* [EXERCISE DETAILS]: In the rows below, how many lines contain the word "mute"? Reply with the number alone.

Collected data
· · · · · · ·

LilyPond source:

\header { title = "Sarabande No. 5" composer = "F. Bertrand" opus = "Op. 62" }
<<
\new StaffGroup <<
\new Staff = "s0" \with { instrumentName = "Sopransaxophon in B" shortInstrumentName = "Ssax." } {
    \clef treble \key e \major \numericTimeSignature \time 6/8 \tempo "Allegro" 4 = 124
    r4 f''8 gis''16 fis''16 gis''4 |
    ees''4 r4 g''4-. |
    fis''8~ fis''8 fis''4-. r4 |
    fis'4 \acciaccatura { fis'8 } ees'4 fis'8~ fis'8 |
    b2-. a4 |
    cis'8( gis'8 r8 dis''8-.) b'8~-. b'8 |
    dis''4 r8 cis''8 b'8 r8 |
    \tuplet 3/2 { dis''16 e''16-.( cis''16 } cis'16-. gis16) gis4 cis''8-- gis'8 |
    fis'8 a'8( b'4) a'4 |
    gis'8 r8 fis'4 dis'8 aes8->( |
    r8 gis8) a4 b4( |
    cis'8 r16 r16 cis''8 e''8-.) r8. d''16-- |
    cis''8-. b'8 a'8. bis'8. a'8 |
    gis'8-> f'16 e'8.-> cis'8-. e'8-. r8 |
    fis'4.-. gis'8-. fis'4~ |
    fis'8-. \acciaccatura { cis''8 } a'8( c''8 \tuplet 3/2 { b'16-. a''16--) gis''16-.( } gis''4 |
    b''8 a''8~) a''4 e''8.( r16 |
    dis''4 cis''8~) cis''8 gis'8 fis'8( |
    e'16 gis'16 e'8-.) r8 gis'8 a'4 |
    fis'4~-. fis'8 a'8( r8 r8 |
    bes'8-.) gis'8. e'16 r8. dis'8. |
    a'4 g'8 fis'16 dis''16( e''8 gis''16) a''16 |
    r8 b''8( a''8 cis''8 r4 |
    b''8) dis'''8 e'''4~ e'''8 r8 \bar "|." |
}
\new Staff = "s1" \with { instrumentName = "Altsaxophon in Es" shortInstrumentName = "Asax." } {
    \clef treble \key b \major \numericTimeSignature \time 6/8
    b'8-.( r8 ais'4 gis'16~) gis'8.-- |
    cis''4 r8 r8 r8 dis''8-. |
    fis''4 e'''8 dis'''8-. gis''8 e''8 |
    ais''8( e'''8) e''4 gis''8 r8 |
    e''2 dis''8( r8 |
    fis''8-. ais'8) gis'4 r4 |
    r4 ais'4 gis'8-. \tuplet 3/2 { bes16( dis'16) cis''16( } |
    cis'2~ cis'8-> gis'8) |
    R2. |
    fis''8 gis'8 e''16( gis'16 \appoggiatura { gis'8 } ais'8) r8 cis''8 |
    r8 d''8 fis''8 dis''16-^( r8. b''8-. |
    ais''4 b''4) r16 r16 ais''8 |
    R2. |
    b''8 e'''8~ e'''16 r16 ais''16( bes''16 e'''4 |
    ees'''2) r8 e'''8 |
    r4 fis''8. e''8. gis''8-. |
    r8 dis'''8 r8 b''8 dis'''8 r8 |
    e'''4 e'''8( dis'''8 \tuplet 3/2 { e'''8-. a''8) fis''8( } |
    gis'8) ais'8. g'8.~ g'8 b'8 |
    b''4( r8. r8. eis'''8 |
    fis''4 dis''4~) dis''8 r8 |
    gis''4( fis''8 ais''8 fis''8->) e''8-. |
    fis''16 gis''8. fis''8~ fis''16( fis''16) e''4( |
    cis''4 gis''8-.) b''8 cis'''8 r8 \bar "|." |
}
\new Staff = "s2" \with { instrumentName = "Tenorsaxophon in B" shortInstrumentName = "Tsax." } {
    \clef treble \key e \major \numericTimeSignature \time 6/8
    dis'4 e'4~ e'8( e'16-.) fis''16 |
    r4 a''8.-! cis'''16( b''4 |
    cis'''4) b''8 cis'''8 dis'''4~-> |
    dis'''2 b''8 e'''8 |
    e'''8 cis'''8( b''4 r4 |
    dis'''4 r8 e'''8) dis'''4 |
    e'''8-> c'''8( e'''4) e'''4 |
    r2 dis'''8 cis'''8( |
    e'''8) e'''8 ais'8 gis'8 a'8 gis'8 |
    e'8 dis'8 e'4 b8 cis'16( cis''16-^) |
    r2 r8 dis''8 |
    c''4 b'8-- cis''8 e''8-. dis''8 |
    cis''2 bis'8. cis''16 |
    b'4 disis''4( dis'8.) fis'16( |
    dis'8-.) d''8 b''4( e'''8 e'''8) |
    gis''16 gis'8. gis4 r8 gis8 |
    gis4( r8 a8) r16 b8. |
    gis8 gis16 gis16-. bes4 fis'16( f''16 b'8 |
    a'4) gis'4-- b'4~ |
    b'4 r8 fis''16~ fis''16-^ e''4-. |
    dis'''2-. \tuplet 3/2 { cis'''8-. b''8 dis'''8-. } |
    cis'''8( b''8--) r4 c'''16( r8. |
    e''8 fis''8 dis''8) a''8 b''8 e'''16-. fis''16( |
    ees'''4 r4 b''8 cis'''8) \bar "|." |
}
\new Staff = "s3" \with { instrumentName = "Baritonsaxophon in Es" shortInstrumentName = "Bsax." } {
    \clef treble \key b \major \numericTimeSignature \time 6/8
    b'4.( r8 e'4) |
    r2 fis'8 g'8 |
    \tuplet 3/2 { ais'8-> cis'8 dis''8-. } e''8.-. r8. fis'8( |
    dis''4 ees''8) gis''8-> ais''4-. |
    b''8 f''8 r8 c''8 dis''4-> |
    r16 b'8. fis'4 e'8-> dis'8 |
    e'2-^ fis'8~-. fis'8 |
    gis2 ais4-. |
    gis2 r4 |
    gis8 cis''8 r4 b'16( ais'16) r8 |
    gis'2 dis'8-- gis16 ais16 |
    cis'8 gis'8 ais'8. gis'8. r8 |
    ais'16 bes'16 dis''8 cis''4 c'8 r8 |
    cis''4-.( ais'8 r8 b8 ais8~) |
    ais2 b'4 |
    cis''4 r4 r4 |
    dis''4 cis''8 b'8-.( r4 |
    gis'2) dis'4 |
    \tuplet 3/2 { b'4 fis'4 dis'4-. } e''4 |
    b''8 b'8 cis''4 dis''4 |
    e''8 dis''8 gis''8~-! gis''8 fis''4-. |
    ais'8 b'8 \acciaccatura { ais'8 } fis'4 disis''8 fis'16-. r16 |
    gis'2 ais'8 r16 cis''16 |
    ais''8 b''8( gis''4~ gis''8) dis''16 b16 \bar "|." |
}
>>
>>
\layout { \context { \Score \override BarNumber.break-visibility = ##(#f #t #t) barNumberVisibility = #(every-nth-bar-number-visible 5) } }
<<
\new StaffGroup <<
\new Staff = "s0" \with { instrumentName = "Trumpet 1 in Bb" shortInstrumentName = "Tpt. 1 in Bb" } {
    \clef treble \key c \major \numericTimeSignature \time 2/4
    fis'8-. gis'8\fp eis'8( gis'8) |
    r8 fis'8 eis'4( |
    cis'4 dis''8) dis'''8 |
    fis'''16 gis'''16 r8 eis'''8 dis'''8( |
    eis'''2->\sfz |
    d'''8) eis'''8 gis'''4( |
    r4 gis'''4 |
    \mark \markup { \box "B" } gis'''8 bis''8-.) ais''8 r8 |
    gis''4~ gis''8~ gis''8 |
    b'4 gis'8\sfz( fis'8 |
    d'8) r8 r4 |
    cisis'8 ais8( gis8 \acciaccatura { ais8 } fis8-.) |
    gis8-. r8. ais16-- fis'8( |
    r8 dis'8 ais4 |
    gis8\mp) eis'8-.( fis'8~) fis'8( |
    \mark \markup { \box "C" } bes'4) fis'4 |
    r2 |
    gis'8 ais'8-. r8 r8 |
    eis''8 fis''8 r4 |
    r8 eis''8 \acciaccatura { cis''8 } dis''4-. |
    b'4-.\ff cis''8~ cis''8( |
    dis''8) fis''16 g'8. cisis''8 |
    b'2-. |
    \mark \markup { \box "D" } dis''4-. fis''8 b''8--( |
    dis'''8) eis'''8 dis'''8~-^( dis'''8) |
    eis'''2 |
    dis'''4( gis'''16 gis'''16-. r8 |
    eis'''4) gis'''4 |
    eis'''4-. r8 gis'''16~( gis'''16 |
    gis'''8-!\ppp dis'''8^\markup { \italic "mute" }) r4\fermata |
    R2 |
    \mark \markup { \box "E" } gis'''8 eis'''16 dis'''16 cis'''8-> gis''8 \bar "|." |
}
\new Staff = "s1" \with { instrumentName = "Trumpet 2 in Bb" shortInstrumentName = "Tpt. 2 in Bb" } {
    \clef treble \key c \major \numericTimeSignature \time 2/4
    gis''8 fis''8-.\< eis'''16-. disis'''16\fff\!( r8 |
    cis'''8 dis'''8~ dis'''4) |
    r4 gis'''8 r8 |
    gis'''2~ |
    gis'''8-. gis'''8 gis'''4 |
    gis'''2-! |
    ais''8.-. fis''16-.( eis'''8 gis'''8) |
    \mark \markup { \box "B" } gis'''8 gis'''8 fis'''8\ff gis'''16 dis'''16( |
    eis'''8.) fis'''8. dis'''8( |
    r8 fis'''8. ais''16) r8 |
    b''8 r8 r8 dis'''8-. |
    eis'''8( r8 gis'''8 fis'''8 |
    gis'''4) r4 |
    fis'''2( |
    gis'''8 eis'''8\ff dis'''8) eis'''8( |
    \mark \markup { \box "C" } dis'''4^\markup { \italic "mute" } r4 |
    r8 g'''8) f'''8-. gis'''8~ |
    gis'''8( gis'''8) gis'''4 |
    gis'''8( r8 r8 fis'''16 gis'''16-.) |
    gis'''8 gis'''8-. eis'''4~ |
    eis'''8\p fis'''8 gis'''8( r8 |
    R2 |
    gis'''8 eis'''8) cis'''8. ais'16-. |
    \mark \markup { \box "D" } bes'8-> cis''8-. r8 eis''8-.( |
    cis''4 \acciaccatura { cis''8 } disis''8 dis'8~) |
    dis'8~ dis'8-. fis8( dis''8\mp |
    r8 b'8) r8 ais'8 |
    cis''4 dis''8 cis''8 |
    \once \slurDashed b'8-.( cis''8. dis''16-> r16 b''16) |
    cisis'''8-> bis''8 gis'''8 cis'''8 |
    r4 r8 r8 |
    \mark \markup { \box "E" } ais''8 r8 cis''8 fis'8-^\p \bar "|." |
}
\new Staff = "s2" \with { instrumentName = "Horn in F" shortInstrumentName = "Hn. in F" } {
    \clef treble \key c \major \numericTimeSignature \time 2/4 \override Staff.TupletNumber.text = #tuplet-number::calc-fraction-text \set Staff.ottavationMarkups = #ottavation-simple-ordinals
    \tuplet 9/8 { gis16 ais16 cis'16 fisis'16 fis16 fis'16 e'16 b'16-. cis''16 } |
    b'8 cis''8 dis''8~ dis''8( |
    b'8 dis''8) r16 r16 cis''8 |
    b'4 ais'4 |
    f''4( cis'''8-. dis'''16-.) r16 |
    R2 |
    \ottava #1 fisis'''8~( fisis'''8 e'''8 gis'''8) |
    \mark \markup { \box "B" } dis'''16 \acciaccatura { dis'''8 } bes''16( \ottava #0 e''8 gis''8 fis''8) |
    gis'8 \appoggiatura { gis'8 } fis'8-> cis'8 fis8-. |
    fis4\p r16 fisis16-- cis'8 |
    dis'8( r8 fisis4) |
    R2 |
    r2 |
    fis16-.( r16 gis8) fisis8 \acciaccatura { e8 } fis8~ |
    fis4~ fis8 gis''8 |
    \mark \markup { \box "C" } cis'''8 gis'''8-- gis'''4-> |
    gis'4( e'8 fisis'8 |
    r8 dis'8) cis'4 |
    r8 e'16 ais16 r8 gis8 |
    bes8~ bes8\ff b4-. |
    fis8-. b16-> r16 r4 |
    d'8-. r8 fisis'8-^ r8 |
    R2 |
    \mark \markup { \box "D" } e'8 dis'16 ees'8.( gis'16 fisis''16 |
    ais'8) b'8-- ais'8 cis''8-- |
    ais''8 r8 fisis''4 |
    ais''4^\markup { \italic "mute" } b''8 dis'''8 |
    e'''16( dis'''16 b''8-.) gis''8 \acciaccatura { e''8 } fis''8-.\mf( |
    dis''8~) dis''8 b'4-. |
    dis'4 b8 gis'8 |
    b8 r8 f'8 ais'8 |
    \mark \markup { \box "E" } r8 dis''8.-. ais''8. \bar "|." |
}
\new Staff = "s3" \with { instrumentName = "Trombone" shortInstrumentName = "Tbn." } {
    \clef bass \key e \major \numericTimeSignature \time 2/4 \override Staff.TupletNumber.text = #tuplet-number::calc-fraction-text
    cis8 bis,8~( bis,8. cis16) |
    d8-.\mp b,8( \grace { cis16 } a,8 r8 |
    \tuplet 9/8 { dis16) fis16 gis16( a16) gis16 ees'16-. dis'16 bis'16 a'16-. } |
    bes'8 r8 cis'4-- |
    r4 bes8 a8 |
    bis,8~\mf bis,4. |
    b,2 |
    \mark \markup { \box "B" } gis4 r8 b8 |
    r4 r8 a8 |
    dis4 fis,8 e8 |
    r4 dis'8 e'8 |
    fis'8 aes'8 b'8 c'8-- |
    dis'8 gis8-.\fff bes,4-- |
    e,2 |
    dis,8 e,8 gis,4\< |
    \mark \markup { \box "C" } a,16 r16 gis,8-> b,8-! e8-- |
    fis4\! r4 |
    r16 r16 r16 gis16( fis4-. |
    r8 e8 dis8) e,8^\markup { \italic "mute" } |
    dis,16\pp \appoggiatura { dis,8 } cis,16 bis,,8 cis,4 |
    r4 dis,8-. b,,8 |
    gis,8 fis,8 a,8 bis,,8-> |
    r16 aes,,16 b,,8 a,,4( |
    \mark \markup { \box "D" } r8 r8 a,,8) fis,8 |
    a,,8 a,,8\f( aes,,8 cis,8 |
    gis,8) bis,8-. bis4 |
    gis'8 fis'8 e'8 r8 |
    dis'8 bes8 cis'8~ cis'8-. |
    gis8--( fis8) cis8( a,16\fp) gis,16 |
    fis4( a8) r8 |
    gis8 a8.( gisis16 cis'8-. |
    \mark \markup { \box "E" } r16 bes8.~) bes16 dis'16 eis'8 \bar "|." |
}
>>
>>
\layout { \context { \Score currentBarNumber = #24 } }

· · · · · · ·

* [ANSWER IN FULL]: 4